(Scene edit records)
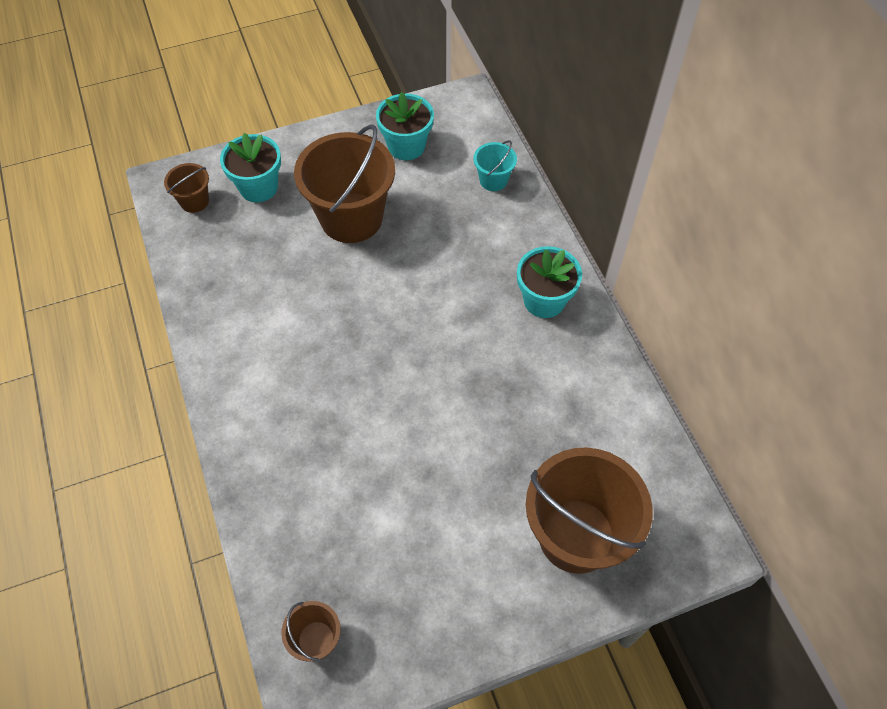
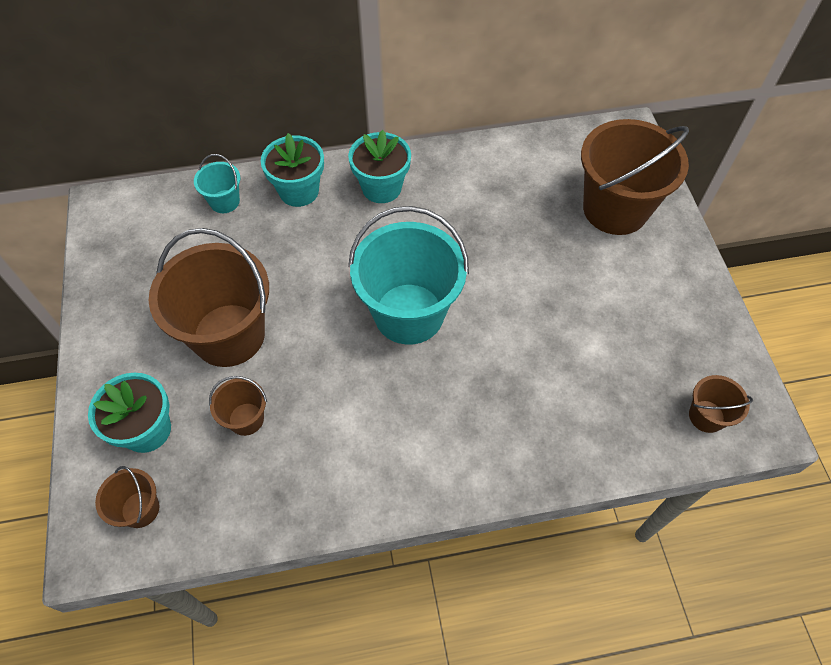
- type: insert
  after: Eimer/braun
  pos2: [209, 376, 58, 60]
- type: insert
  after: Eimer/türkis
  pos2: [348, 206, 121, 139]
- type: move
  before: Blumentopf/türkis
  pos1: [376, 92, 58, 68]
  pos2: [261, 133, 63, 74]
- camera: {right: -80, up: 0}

WHAT TO PRODUCE -
Every line of the records above should be copied exactly, while the pictures are left behind.

COMPLETED EXERCISE -
- type: insert
  after: Eimer/braun
  pos2: [209, 376, 58, 60]
- type: insert
  after: Eimer/türkis
  pos2: [348, 206, 121, 139]
- type: move
  before: Blumentopf/türkis
  pos1: [376, 92, 58, 68]
  pos2: [261, 133, 63, 74]
- camera: {right: -80, up: 0}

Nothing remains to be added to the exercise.